**Prompt**
Return all lines from the listing below that include the word "cutting".

**Material supplied**
=== Section Start ===
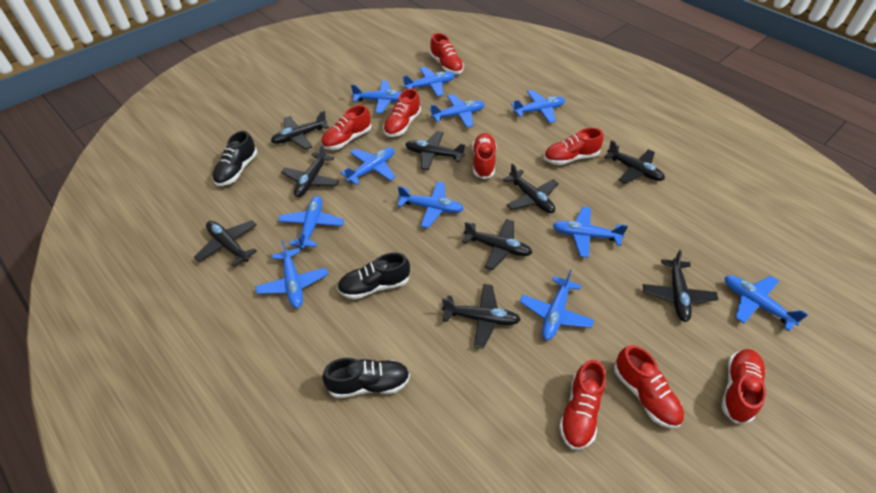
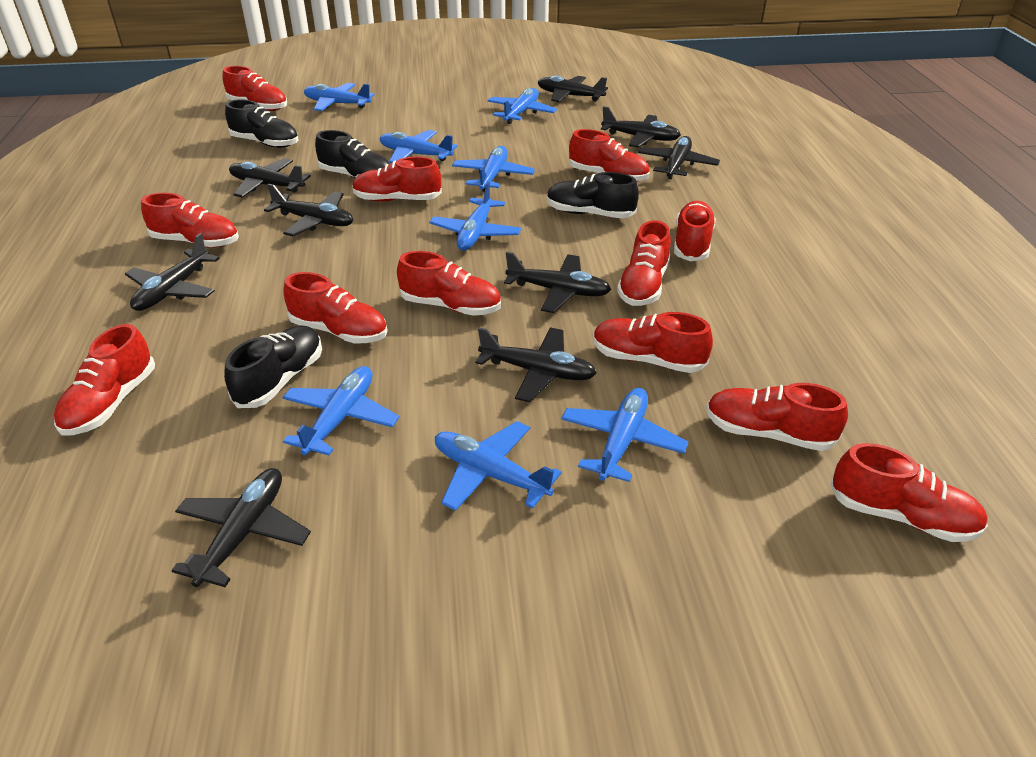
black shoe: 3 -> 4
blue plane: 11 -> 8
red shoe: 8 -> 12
=== Section End ===
=== Section Start ===
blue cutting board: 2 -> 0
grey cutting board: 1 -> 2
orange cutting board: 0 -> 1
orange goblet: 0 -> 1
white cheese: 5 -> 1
=== Section End ===
**Completed task**
blue cutting board: 2 -> 0
grey cutting board: 1 -> 2
orange cutting board: 0 -> 1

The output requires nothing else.